#### [WORK ITEM]
Copy, word for word, the opening line of the data and each line after it until the line that contains "none -> white tile C2:C3 level 1", which is included. Leave the pictures out.

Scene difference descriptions
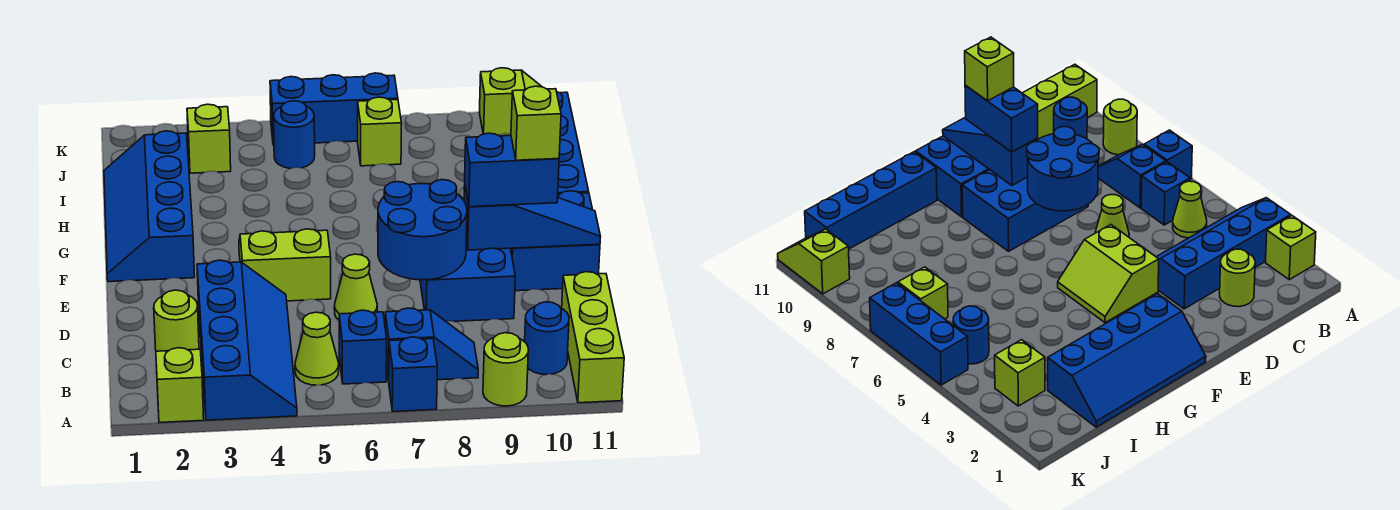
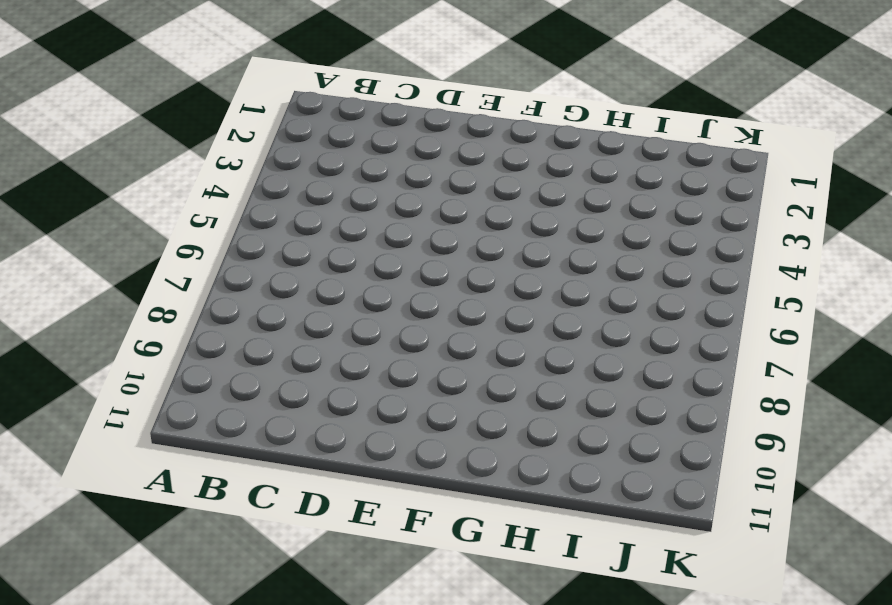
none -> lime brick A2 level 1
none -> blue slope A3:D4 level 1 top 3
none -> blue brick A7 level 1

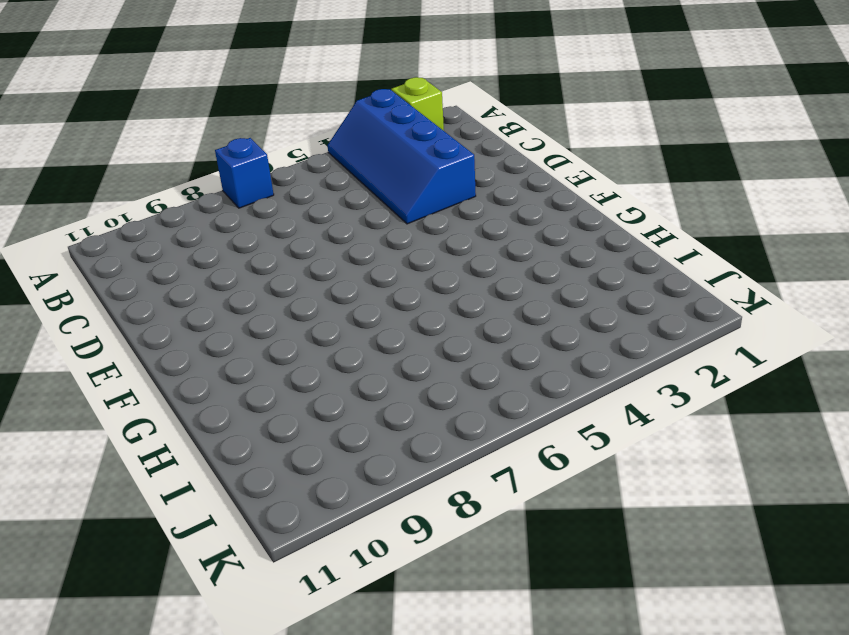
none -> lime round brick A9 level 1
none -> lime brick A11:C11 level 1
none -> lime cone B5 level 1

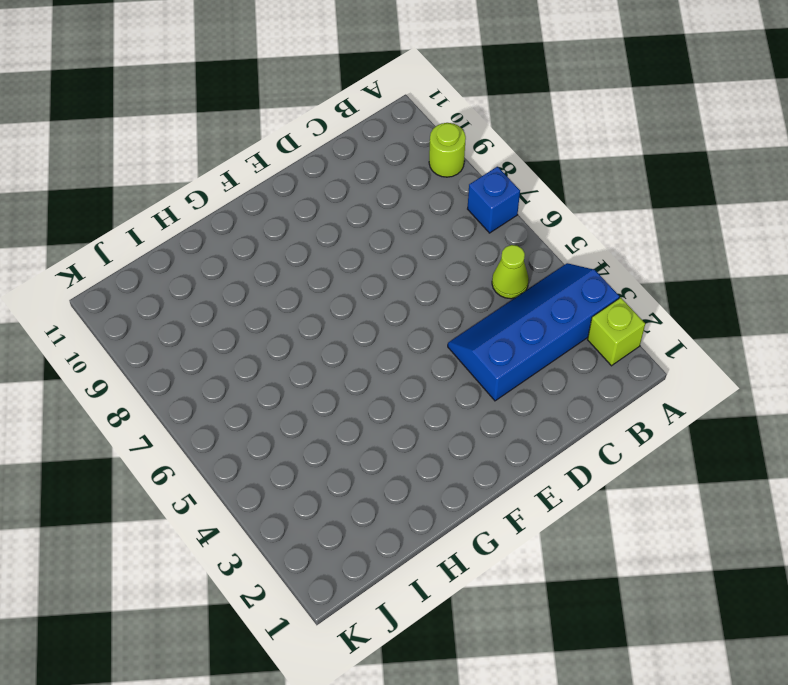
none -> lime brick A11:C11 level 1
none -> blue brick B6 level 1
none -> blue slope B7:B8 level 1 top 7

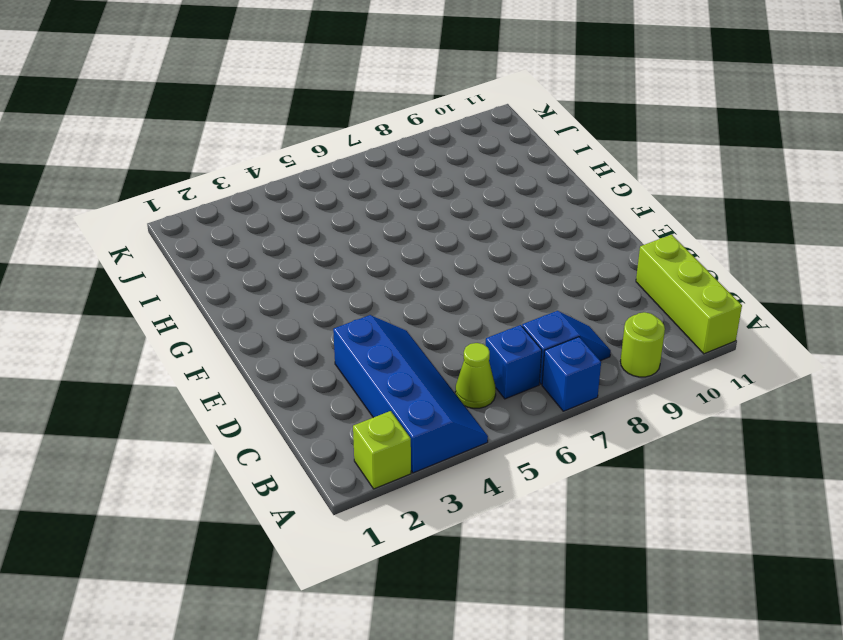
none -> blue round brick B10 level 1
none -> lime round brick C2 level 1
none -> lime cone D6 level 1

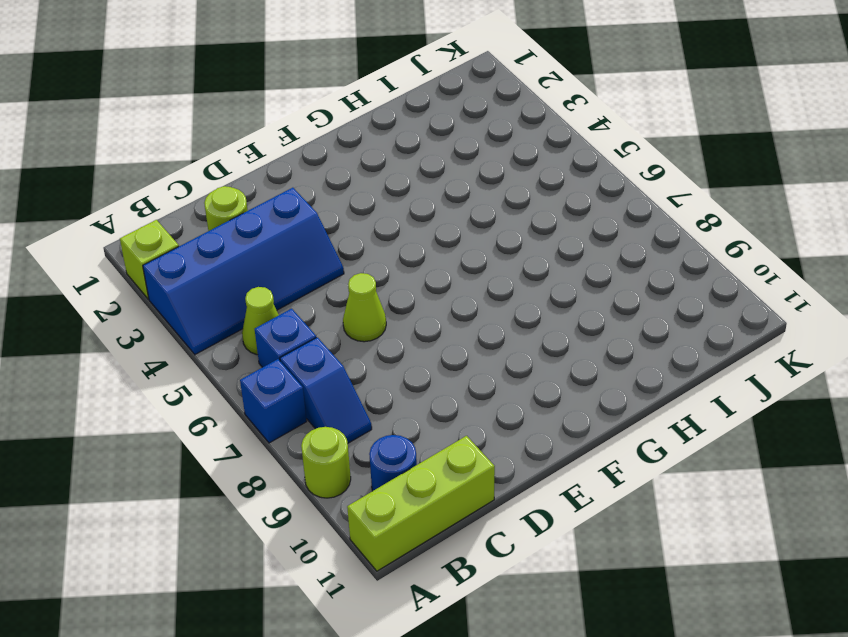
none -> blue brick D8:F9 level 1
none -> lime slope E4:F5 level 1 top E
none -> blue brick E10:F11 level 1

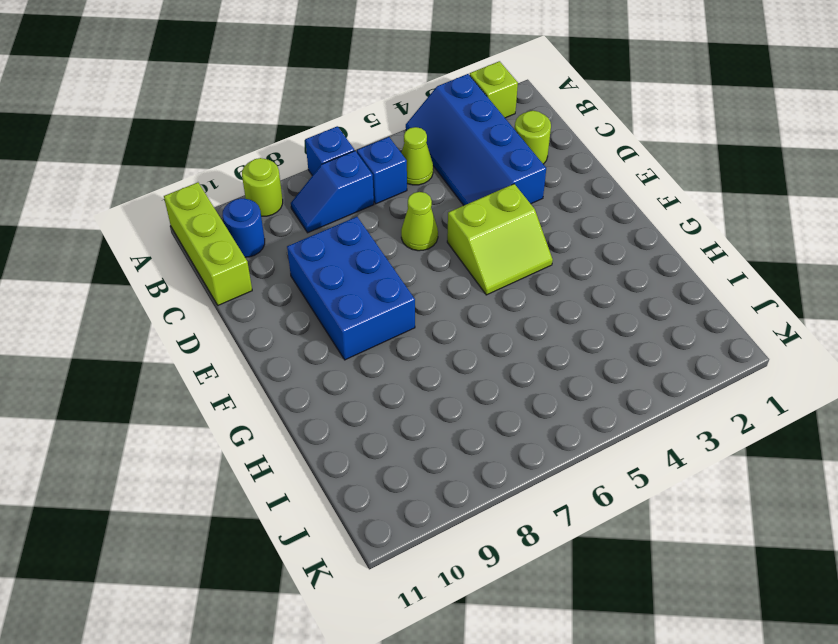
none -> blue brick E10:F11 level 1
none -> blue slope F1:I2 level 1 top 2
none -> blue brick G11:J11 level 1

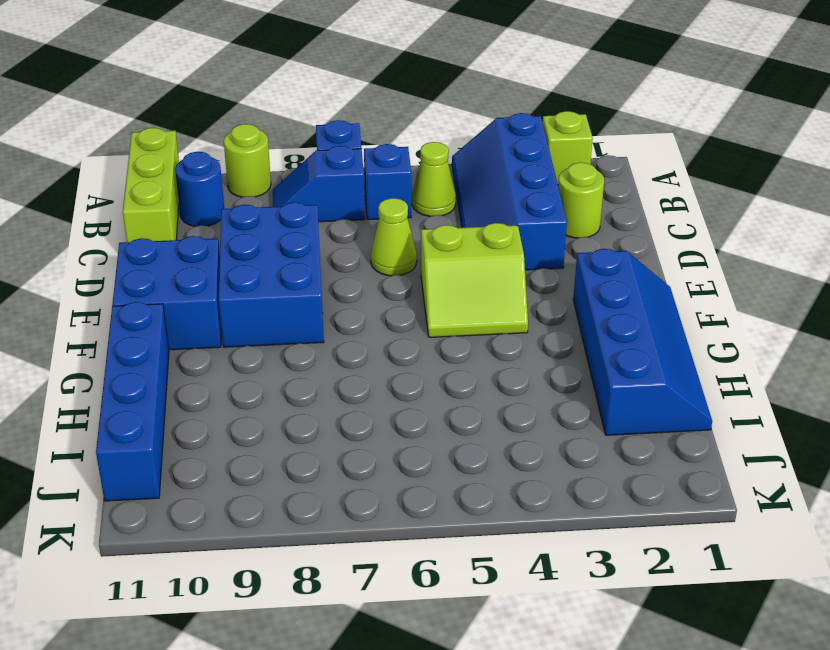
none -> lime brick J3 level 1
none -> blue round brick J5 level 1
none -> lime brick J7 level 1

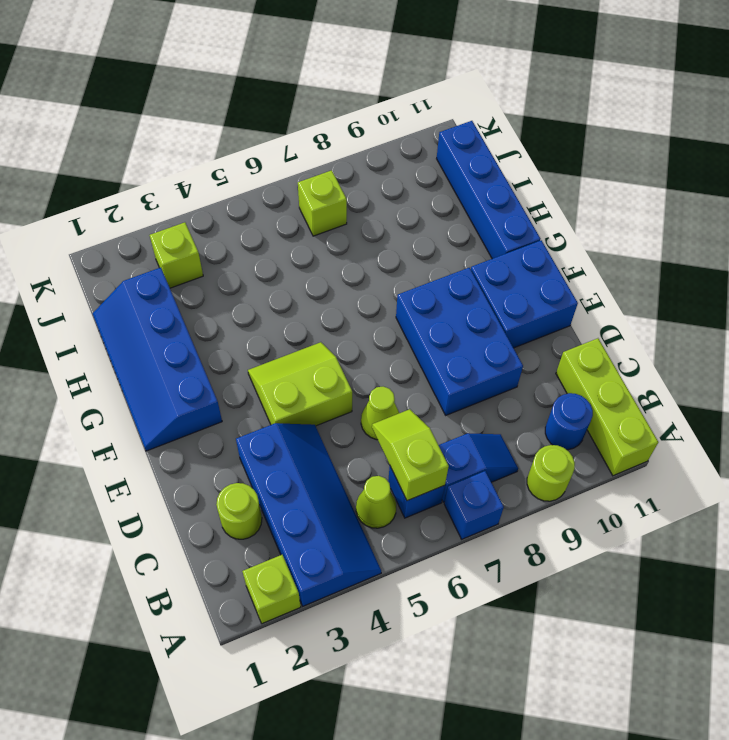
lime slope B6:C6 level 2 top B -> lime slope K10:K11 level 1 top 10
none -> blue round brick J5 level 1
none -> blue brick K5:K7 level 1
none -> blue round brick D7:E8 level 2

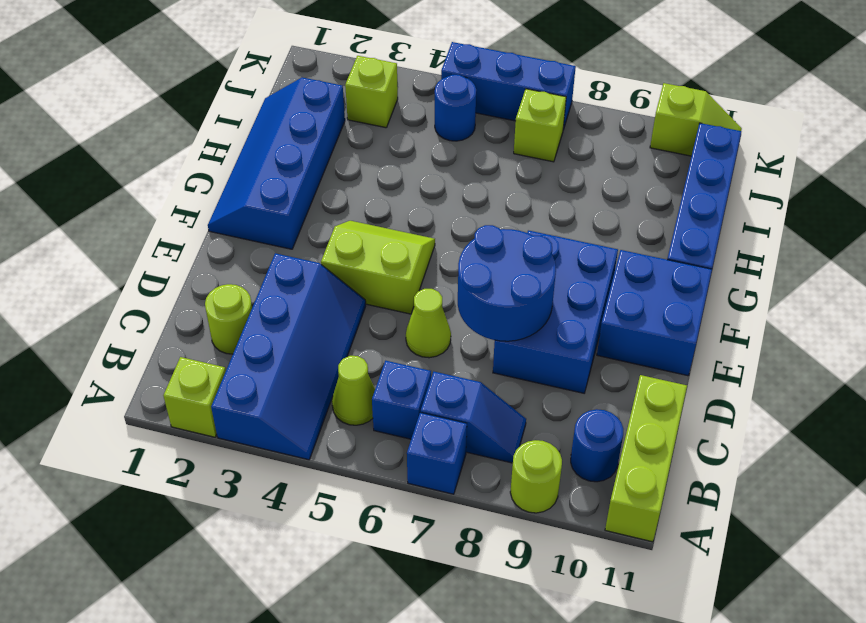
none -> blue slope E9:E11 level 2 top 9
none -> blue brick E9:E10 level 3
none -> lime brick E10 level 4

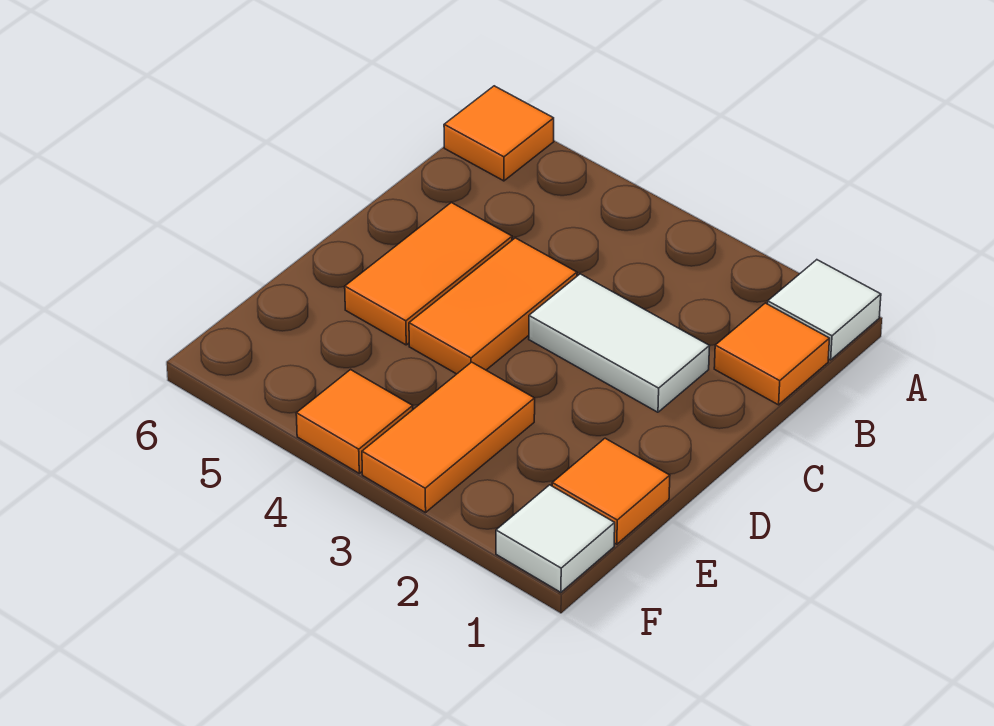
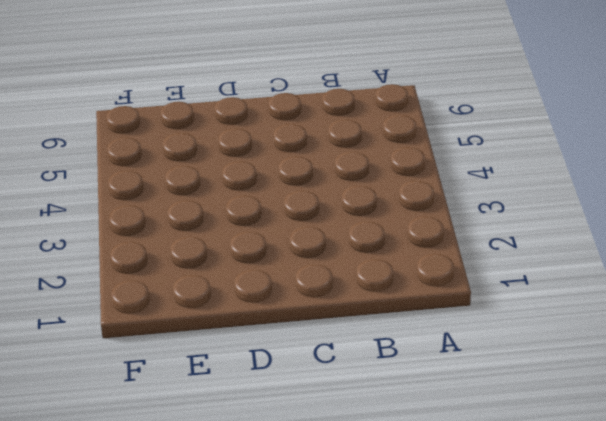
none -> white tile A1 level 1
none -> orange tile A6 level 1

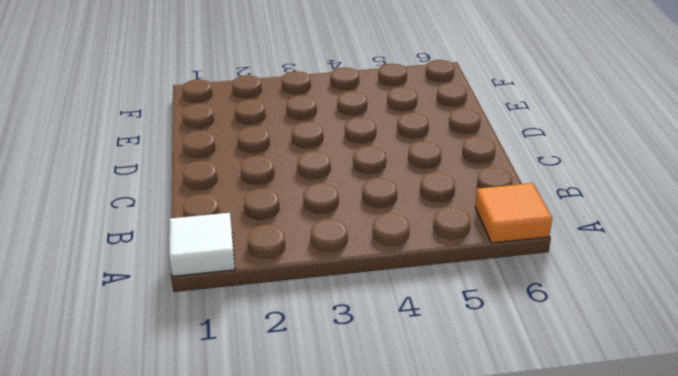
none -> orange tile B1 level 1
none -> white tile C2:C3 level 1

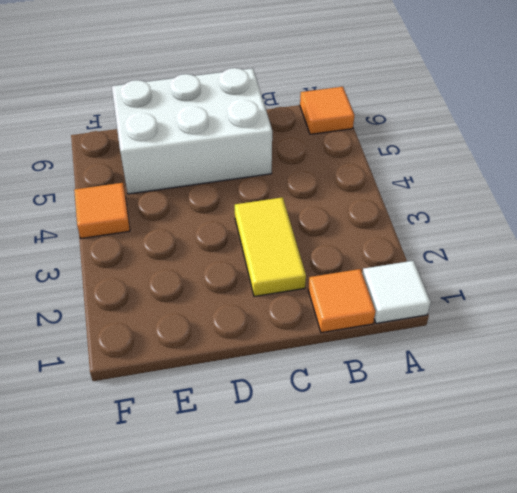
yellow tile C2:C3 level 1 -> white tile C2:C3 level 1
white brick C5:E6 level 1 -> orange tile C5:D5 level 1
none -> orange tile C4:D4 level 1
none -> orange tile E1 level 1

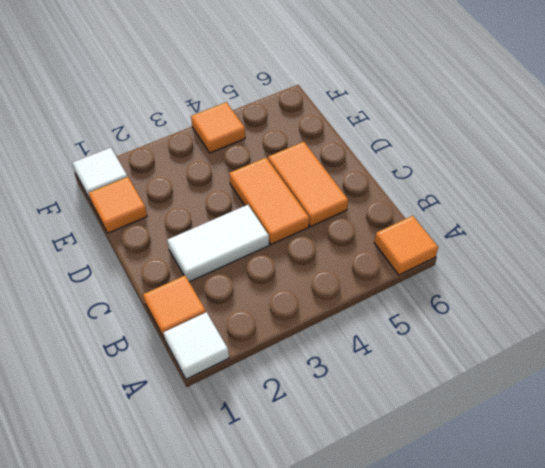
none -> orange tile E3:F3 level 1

#### [TASK RESULT]
none -> lime brick A2 level 1
none -> blue slope A3:D4 level 1 top 3
none -> blue brick A7 level 1

none -> lime round brick A9 level 1
none -> lime brick A11:C11 level 1
none -> lime cone B5 level 1

none -> lime brick A11:C11 level 1
none -> blue brick B6 level 1
none -> blue slope B7:B8 level 1 top 7

none -> blue round brick B10 level 1
none -> lime round brick C2 level 1
none -> lime cone D6 level 1

none -> blue brick D8:F9 level 1
none -> lime slope E4:F5 level 1 top E
none -> blue brick E10:F11 level 1

none -> blue brick E10:F11 level 1
none -> blue slope F1:I2 level 1 top 2
none -> blue brick G11:J11 level 1

none -> lime brick J3 level 1
none -> blue round brick J5 level 1
none -> lime brick J7 level 1

lime slope B6:C6 level 2 top B -> lime slope K10:K11 level 1 top 10
none -> blue round brick J5 level 1
none -> blue brick K5:K7 level 1
none -> blue round brick D7:E8 level 2

none -> blue slope E9:E11 level 2 top 9
none -> blue brick E9:E10 level 3
none -> lime brick E10 level 4

none -> white tile A1 level 1
none -> orange tile A6 level 1

none -> orange tile B1 level 1
none -> white tile C2:C3 level 1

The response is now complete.